::: Input records :::

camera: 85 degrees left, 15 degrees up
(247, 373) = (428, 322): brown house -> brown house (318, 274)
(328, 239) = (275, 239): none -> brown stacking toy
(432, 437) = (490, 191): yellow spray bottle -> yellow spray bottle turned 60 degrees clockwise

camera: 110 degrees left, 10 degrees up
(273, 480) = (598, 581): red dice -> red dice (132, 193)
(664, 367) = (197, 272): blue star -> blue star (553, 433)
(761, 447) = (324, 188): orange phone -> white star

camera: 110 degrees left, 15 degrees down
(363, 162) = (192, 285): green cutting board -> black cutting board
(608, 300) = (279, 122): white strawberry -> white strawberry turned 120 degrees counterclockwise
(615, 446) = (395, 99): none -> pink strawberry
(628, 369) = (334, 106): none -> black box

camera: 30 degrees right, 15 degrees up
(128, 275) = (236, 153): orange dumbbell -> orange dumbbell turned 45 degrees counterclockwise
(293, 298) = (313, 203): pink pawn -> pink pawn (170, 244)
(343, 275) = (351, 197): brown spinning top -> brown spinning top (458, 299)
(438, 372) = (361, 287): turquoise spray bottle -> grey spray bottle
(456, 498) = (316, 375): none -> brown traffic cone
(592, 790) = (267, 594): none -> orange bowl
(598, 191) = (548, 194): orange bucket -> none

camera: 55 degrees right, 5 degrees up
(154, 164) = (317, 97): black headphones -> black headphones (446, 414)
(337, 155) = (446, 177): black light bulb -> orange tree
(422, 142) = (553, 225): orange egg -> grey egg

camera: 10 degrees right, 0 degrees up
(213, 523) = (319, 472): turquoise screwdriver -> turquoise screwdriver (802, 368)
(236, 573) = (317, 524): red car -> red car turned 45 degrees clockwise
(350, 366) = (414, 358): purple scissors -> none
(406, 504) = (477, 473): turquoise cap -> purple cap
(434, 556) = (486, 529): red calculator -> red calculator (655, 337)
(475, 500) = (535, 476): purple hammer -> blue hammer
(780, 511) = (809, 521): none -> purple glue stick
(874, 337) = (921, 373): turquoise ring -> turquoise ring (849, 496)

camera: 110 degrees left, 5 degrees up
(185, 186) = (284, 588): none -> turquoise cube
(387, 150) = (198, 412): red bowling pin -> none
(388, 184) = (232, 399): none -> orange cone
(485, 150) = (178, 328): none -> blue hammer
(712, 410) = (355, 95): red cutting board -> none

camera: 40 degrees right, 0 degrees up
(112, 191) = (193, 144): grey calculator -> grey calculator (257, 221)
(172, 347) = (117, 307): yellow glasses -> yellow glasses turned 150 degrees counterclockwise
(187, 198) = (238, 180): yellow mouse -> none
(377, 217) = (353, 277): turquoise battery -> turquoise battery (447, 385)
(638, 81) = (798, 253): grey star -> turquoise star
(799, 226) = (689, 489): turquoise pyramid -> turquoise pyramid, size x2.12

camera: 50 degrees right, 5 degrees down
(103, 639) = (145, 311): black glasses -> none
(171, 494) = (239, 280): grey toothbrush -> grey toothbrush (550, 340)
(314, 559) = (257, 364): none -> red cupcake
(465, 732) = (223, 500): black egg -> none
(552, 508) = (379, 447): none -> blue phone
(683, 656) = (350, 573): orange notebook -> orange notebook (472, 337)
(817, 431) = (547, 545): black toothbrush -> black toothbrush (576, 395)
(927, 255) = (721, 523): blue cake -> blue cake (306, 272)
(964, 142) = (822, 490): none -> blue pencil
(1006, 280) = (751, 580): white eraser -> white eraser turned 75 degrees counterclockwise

:::

Task:
Copy the records above exactly, please, but only from the first line through the line containing "(598, 191) = (548, 194): orange".

Expected answer:
camera: 85 degrees left, 15 degrees up
(247, 373) = (428, 322): brown house -> brown house (318, 274)
(328, 239) = (275, 239): none -> brown stacking toy
(432, 437) = (490, 191): yellow spray bottle -> yellow spray bottle turned 60 degrees clockwise

camera: 110 degrees left, 10 degrees up
(273, 480) = (598, 581): red dice -> red dice (132, 193)
(664, 367) = (197, 272): blue star -> blue star (553, 433)
(761, 447) = (324, 188): orange phone -> white star

camera: 110 degrees left, 15 degrees down
(363, 162) = (192, 285): green cutting board -> black cutting board
(608, 300) = (279, 122): white strawberry -> white strawberry turned 120 degrees counterclockwise
(615, 446) = (395, 99): none -> pink strawberry
(628, 369) = (334, 106): none -> black box

camera: 30 degrees right, 15 degrees up
(128, 275) = (236, 153): orange dumbbell -> orange dumbbell turned 45 degrees counterclockwise
(293, 298) = (313, 203): pink pawn -> pink pawn (170, 244)
(343, 275) = (351, 197): brown spinning top -> brown spinning top (458, 299)
(438, 372) = (361, 287): turquoise spray bottle -> grey spray bottle
(456, 498) = (316, 375): none -> brown traffic cone
(592, 790) = (267, 594): none -> orange bowl
(598, 191) = (548, 194): orange bucket -> none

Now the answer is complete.